## Materials provided

= Beginning of Section =

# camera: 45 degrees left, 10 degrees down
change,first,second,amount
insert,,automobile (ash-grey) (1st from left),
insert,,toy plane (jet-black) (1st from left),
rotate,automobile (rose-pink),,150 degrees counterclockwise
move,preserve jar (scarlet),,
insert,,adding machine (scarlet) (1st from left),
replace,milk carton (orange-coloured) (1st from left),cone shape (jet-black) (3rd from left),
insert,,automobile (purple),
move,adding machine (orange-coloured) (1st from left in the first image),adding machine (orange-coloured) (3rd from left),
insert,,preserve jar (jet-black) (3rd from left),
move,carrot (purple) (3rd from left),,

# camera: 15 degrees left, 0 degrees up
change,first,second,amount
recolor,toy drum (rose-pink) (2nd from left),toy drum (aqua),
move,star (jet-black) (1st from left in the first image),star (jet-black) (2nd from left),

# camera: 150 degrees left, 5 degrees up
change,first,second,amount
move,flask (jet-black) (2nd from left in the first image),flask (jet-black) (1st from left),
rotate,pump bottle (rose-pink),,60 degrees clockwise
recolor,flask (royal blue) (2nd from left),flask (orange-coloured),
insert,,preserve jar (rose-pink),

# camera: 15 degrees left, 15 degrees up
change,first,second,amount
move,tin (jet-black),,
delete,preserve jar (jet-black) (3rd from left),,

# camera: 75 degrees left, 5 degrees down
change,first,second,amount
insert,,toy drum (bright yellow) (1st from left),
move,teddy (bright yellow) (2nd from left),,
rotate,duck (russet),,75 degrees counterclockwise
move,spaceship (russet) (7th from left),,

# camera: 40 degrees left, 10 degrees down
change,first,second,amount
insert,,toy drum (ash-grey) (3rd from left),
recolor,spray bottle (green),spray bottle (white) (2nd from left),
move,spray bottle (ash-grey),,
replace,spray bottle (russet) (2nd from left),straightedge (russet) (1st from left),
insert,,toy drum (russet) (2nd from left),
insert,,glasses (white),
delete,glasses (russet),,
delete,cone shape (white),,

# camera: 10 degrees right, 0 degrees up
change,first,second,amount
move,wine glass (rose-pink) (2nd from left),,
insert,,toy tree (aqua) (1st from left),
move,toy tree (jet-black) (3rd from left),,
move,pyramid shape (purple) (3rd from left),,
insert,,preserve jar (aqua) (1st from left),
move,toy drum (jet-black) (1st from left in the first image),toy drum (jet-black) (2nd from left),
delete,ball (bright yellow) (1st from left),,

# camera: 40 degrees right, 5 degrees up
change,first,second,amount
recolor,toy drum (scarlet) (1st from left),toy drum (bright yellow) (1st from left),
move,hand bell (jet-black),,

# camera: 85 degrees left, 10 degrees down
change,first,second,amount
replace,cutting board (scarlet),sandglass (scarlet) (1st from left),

= End of Section =

## What you have to do
Retype the listing above, word for word, from its first line to the line containing "insert,,preserve jar (jet-black)", both ends included.

## Written solution
# camera: 45 degrees left, 10 degrees down
change,first,second,amount
insert,,automobile (ash-grey) (1st from left),
insert,,toy plane (jet-black) (1st from left),
rotate,automobile (rose-pink),,150 degrees counterclockwise
move,preserve jar (scarlet),,
insert,,adding machine (scarlet) (1st from left),
replace,milk carton (orange-coloured) (1st from left),cone shape (jet-black) (3rd from left),
insert,,automobile (purple),
move,adding machine (orange-coloured) (1st from left in the first image),adding machine (orange-coloured) (3rd from left),
insert,,preserve jar (jet-black) (3rd from left),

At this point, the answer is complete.